> _ACTIVITY_
Report every line from the following entries that contains the string "star".

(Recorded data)
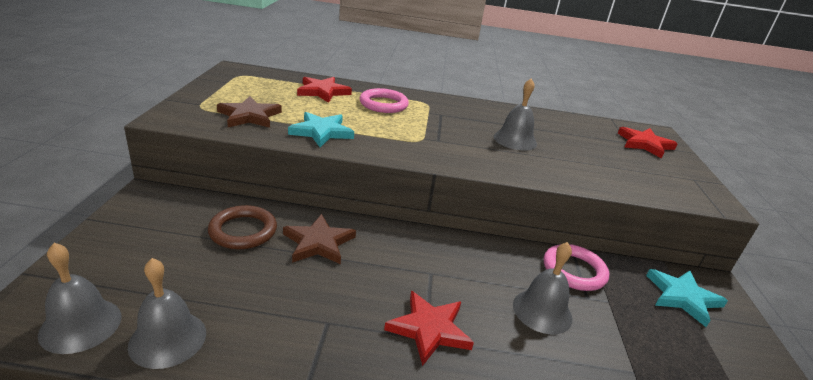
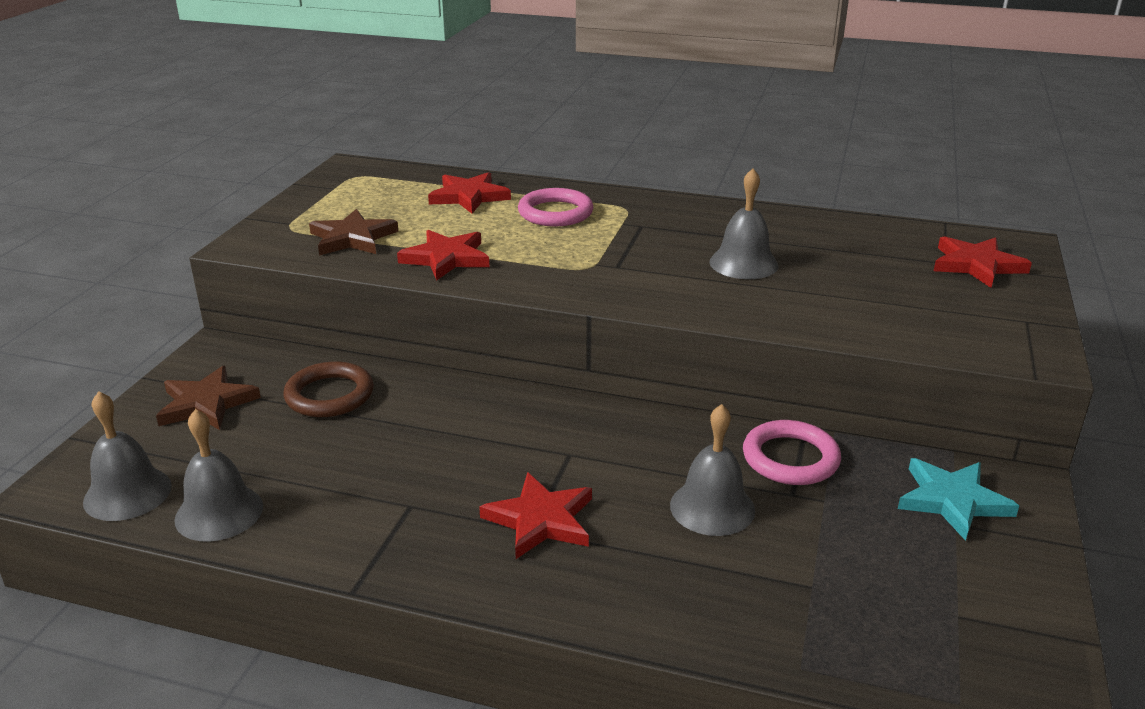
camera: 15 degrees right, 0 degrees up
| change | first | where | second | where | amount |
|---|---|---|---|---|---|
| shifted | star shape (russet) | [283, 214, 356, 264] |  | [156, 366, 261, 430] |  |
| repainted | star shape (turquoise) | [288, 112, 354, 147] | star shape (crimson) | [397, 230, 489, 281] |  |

> _TASK ANSWER_
| shifted | star shape (russet) | [283, 214, 356, 264] |  | [156, 366, 261, 430] |  |
| repainted | star shape (turquoise) | [288, 112, 354, 147] | star shape (crimson) | [397, 230, 489, 281] |  |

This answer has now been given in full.